* WORK TO BE COMPLETED *
Could you print every record below exactly as it appears?

(Entries taken from a collection)
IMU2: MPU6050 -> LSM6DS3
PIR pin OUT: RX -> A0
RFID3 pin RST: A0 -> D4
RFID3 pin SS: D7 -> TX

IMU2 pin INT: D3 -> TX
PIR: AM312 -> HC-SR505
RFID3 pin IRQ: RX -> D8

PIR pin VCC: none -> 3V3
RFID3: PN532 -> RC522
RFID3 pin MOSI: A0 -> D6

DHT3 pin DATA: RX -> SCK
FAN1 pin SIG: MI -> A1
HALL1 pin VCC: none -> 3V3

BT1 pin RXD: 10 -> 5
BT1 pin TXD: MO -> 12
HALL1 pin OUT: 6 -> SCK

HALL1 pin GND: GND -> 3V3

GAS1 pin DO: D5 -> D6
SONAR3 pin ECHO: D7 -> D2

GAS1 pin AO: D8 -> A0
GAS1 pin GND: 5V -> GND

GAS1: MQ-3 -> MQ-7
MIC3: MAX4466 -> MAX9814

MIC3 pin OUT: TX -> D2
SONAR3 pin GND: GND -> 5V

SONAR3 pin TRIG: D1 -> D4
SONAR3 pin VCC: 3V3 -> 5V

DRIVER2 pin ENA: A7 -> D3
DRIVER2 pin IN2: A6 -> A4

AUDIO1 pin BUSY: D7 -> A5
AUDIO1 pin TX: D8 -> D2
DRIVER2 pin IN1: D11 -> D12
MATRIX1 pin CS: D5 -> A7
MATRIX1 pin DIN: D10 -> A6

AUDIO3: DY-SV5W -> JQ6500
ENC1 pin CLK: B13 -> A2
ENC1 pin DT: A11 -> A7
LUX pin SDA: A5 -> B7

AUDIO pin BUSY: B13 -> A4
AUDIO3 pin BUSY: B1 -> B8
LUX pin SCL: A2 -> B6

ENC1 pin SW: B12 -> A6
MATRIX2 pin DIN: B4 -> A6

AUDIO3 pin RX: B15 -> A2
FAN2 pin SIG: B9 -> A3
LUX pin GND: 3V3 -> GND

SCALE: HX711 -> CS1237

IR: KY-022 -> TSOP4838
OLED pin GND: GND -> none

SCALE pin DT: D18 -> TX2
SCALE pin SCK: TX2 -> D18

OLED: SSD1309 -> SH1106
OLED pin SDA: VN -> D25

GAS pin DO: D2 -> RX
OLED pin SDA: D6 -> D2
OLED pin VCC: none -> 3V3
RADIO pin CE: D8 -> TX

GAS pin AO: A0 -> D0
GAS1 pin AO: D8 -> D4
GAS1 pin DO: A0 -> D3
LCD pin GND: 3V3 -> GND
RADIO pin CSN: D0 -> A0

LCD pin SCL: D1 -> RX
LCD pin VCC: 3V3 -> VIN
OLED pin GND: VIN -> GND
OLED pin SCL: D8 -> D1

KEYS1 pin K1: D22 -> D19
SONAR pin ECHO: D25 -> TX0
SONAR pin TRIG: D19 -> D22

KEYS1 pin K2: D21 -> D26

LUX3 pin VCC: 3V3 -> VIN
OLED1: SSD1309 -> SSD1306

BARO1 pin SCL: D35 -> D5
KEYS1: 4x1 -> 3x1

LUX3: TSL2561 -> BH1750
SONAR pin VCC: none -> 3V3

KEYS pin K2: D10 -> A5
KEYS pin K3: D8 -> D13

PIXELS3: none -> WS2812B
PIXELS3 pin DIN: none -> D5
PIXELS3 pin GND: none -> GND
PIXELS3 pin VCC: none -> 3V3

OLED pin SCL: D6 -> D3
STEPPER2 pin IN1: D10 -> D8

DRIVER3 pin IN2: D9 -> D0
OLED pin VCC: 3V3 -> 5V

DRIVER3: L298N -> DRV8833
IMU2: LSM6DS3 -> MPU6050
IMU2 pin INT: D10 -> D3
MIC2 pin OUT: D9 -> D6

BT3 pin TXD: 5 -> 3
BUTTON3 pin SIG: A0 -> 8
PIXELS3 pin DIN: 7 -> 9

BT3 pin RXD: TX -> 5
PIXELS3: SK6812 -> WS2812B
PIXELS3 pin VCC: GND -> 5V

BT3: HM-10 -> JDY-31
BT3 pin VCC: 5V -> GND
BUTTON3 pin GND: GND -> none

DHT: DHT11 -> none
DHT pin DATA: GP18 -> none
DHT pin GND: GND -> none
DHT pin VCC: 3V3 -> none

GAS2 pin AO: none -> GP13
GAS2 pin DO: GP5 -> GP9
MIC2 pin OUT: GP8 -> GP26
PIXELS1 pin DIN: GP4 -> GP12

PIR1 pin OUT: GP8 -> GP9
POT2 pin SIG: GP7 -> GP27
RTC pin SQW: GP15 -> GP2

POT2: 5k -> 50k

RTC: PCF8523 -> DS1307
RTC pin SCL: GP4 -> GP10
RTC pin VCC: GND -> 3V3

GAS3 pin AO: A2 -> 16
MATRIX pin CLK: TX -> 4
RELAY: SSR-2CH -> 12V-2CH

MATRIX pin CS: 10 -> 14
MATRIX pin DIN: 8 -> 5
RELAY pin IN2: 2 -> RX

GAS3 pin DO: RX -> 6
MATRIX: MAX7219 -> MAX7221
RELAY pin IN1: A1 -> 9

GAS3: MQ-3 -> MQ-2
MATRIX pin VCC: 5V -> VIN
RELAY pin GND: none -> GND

* RESPONSE FOR THIS EXERCISE *
IMU2: MPU6050 -> LSM6DS3
PIR pin OUT: RX -> A0
RFID3 pin RST: A0 -> D4
RFID3 pin SS: D7 -> TX

IMU2 pin INT: D3 -> TX
PIR: AM312 -> HC-SR505
RFID3 pin IRQ: RX -> D8

PIR pin VCC: none -> 3V3
RFID3: PN532 -> RC522
RFID3 pin MOSI: A0 -> D6

DHT3 pin DATA: RX -> SCK
FAN1 pin SIG: MI -> A1
HALL1 pin VCC: none -> 3V3

BT1 pin RXD: 10 -> 5
BT1 pin TXD: MO -> 12
HALL1 pin OUT: 6 -> SCK

HALL1 pin GND: GND -> 3V3

GAS1 pin DO: D5 -> D6
SONAR3 pin ECHO: D7 -> D2

GAS1 pin AO: D8 -> A0
GAS1 pin GND: 5V -> GND

GAS1: MQ-3 -> MQ-7
MIC3: MAX4466 -> MAX9814

MIC3 pin OUT: TX -> D2
SONAR3 pin GND: GND -> 5V

SONAR3 pin TRIG: D1 -> D4
SONAR3 pin VCC: 3V3 -> 5V

DRIVER2 pin ENA: A7 -> D3
DRIVER2 pin IN2: A6 -> A4

AUDIO1 pin BUSY: D7 -> A5
AUDIO1 pin TX: D8 -> D2
DRIVER2 pin IN1: D11 -> D12
MATRIX1 pin CS: D5 -> A7
MATRIX1 pin DIN: D10 -> A6

AUDIO3: DY-SV5W -> JQ6500
ENC1 pin CLK: B13 -> A2
ENC1 pin DT: A11 -> A7
LUX pin SDA: A5 -> B7

AUDIO pin BUSY: B13 -> A4
AUDIO3 pin BUSY: B1 -> B8
LUX pin SCL: A2 -> B6

ENC1 pin SW: B12 -> A6
MATRIX2 pin DIN: B4 -> A6

AUDIO3 pin RX: B15 -> A2
FAN2 pin SIG: B9 -> A3
LUX pin GND: 3V3 -> GND

SCALE: HX711 -> CS1237

IR: KY-022 -> TSOP4838
OLED pin GND: GND -> none

SCALE pin DT: D18 -> TX2
SCALE pin SCK: TX2 -> D18

OLED: SSD1309 -> SH1106
OLED pin SDA: VN -> D25

GAS pin DO: D2 -> RX
OLED pin SDA: D6 -> D2
OLED pin VCC: none -> 3V3
RADIO pin CE: D8 -> TX

GAS pin AO: A0 -> D0
GAS1 pin AO: D8 -> D4
GAS1 pin DO: A0 -> D3
LCD pin GND: 3V3 -> GND
RADIO pin CSN: D0 -> A0

LCD pin SCL: D1 -> RX
LCD pin VCC: 3V3 -> VIN
OLED pin GND: VIN -> GND
OLED pin SCL: D8 -> D1

KEYS1 pin K1: D22 -> D19
SONAR pin ECHO: D25 -> TX0
SONAR pin TRIG: D19 -> D22

KEYS1 pin K2: D21 -> D26

LUX3 pin VCC: 3V3 -> VIN
OLED1: SSD1309 -> SSD1306

BARO1 pin SCL: D35 -> D5
KEYS1: 4x1 -> 3x1

LUX3: TSL2561 -> BH1750
SONAR pin VCC: none -> 3V3

KEYS pin K2: D10 -> A5
KEYS pin K3: D8 -> D13

PIXELS3: none -> WS2812B
PIXELS3 pin DIN: none -> D5
PIXELS3 pin GND: none -> GND
PIXELS3 pin VCC: none -> 3V3

OLED pin SCL: D6 -> D3
STEPPER2 pin IN1: D10 -> D8

DRIVER3 pin IN2: D9 -> D0
OLED pin VCC: 3V3 -> 5V

DRIVER3: L298N -> DRV8833
IMU2: LSM6DS3 -> MPU6050
IMU2 pin INT: D10 -> D3
MIC2 pin OUT: D9 -> D6

BT3 pin TXD: 5 -> 3
BUTTON3 pin SIG: A0 -> 8
PIXELS3 pin DIN: 7 -> 9

BT3 pin RXD: TX -> 5
PIXELS3: SK6812 -> WS2812B
PIXELS3 pin VCC: GND -> 5V

BT3: HM-10 -> JDY-31
BT3 pin VCC: 5V -> GND
BUTTON3 pin GND: GND -> none

DHT: DHT11 -> none
DHT pin DATA: GP18 -> none
DHT pin GND: GND -> none
DHT pin VCC: 3V3 -> none

GAS2 pin AO: none -> GP13
GAS2 pin DO: GP5 -> GP9
MIC2 pin OUT: GP8 -> GP26
PIXELS1 pin DIN: GP4 -> GP12

PIR1 pin OUT: GP8 -> GP9
POT2 pin SIG: GP7 -> GP27
RTC pin SQW: GP15 -> GP2

POT2: 5k -> 50k

RTC: PCF8523 -> DS1307
RTC pin SCL: GP4 -> GP10
RTC pin VCC: GND -> 3V3

GAS3 pin AO: A2 -> 16
MATRIX pin CLK: TX -> 4
RELAY: SSR-2CH -> 12V-2CH

MATRIX pin CS: 10 -> 14
MATRIX pin DIN: 8 -> 5
RELAY pin IN2: 2 -> RX

GAS3 pin DO: RX -> 6
MATRIX: MAX7219 -> MAX7221
RELAY pin IN1: A1 -> 9

GAS3: MQ-3 -> MQ-2
MATRIX pin VCC: 5V -> VIN
RELAY pin GND: none -> GND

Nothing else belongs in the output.